[[ Supplied entries, beginning ]]

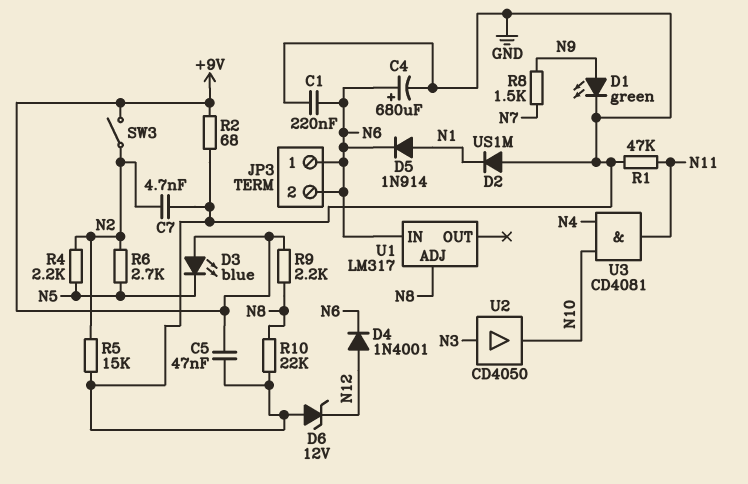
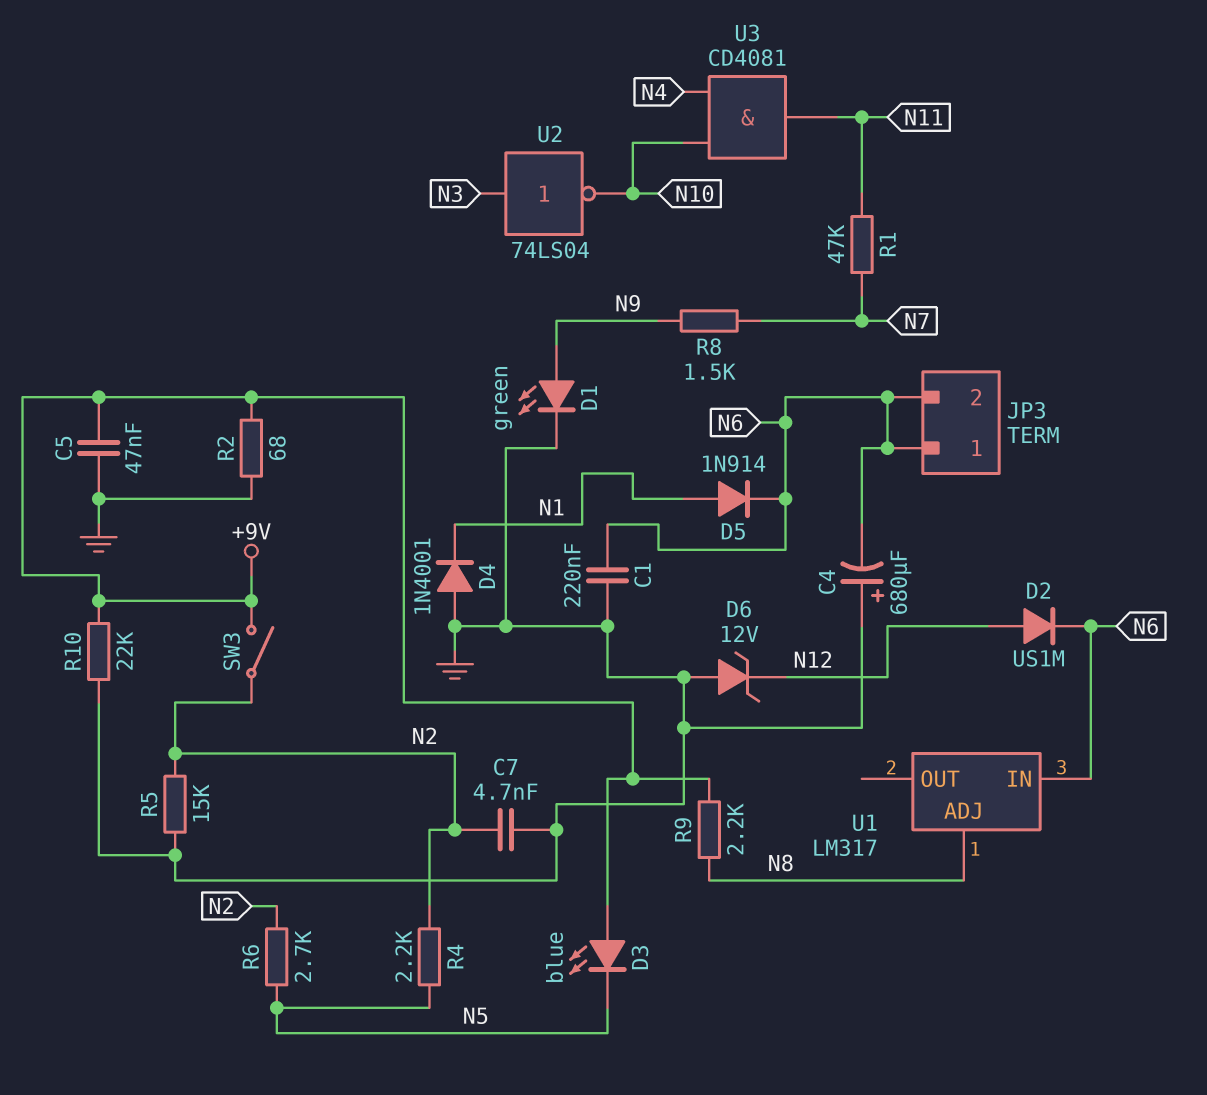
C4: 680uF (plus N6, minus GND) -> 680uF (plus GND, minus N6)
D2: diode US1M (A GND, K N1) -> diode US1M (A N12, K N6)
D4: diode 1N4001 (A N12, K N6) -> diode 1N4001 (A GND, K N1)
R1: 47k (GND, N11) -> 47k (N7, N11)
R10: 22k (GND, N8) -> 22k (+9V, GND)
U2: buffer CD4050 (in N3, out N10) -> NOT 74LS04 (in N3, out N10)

[[ Supplied entries, end ]]
[[ Supplied entries, beginning ]]

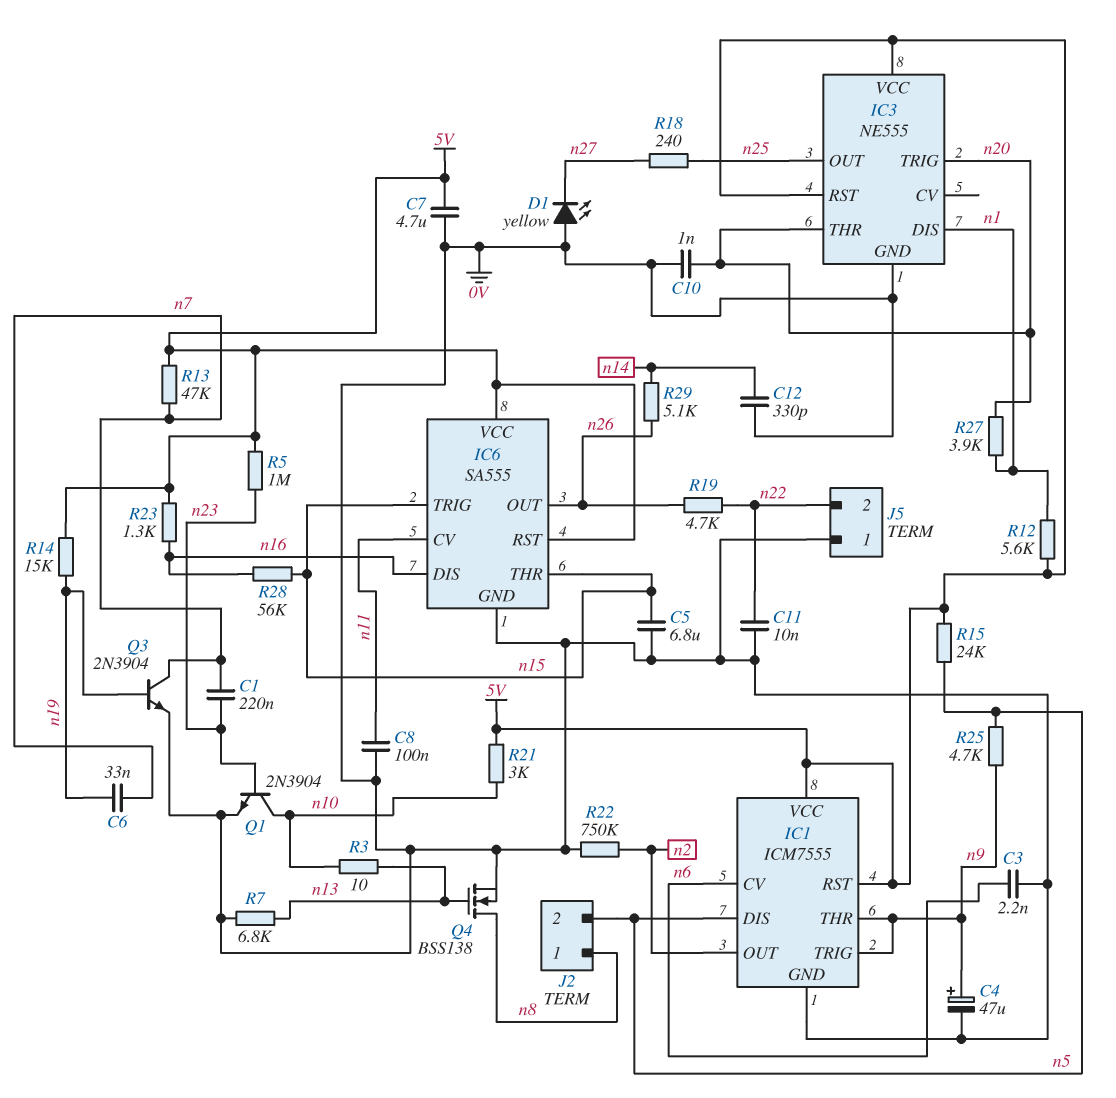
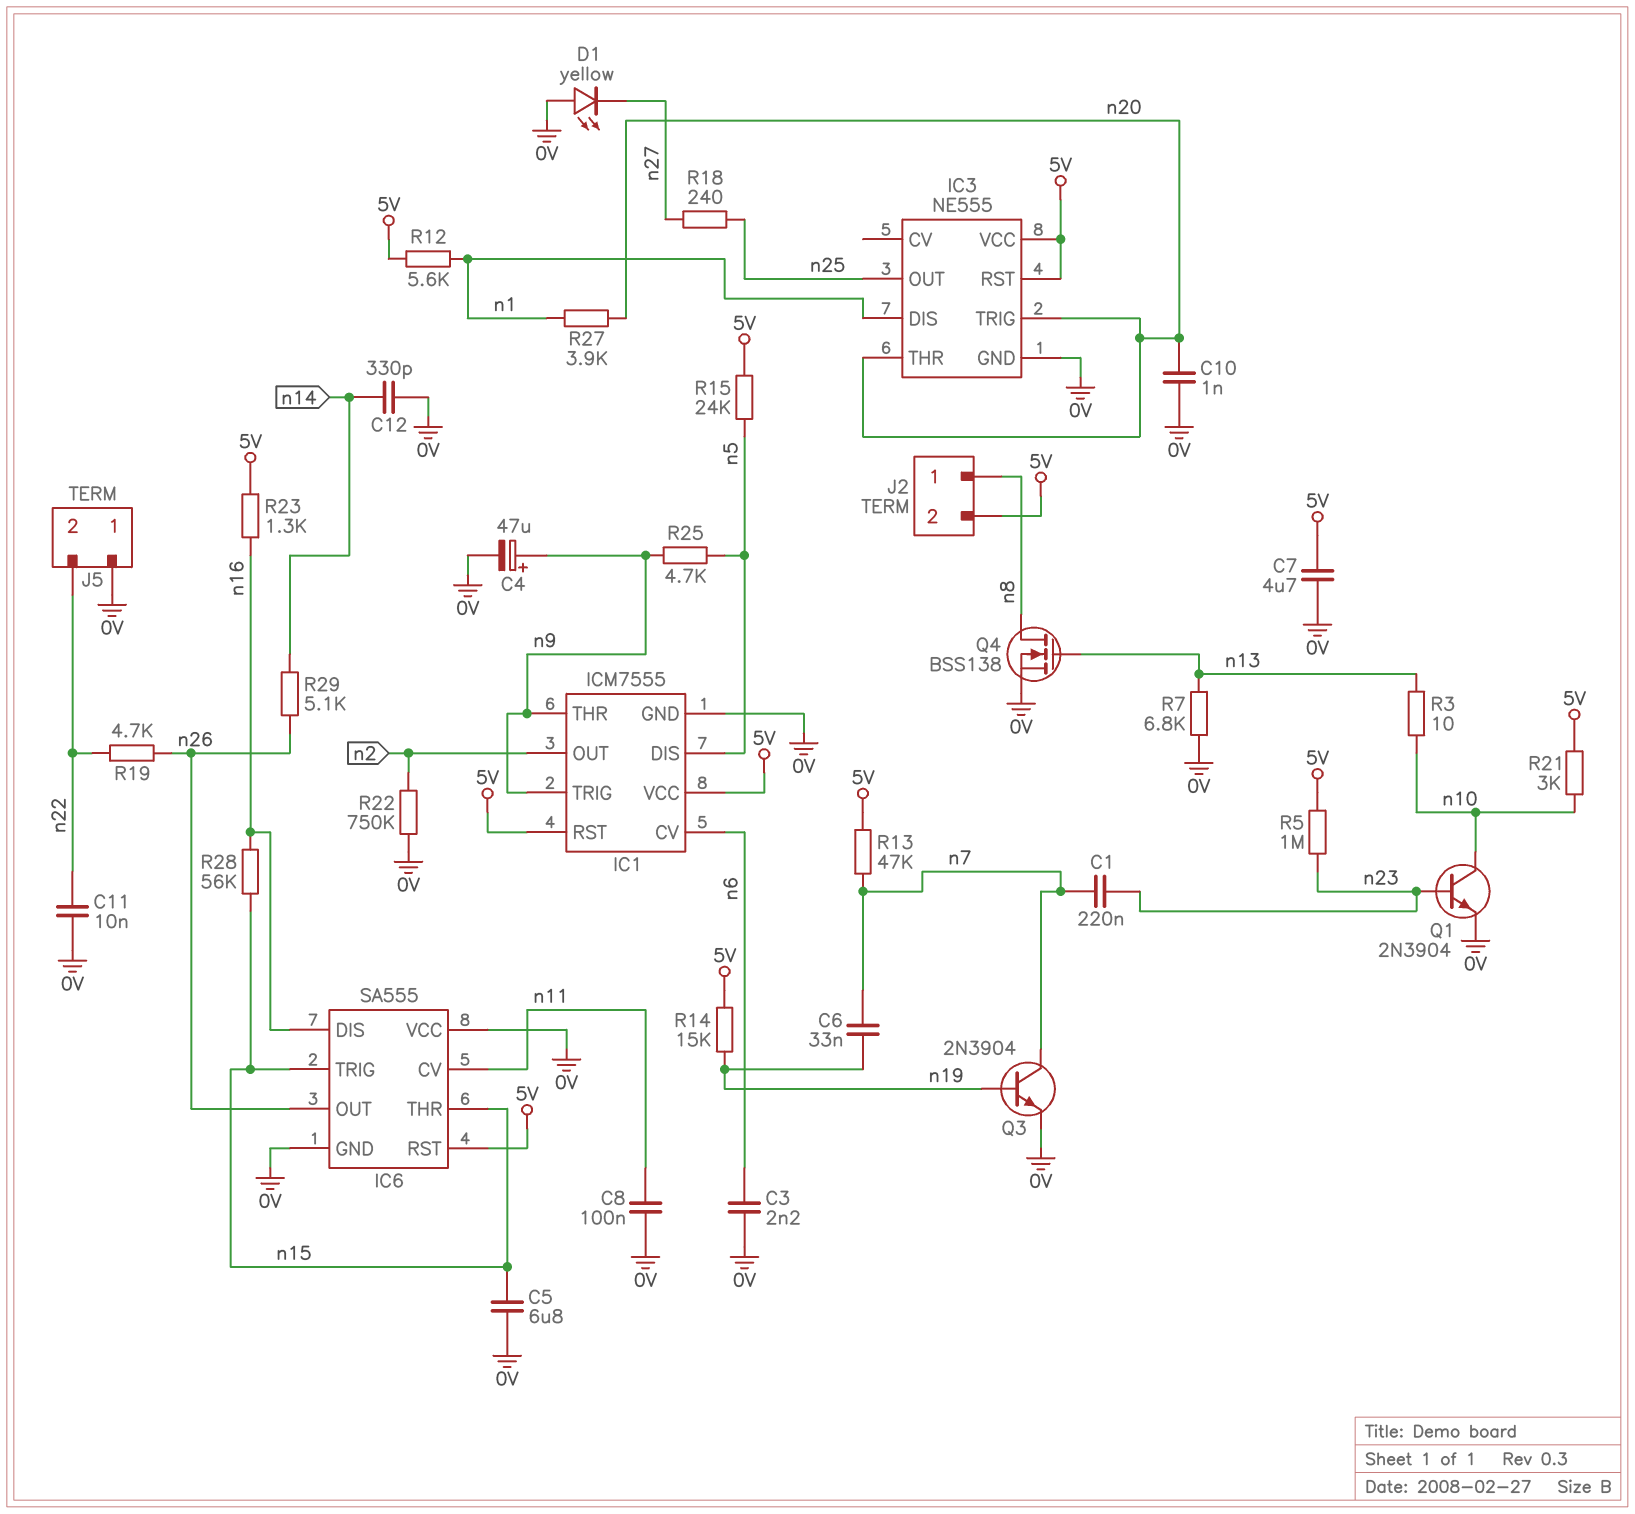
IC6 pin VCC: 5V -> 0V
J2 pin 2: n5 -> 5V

[[ Supplied entries, end ]]

→ The problem
Give back the records above exactly, limited to the lines between the one holding "R10: 22k (GND, N8) -> 22k (+9V, GND)" and the one holding "U2: buffer CD4050", inclusive.

→ Answer for the task
R10: 22k (GND, N8) -> 22k (+9V, GND)
U2: buffer CD4050 (in N3, out N10) -> NOT 74LS04 (in N3, out N10)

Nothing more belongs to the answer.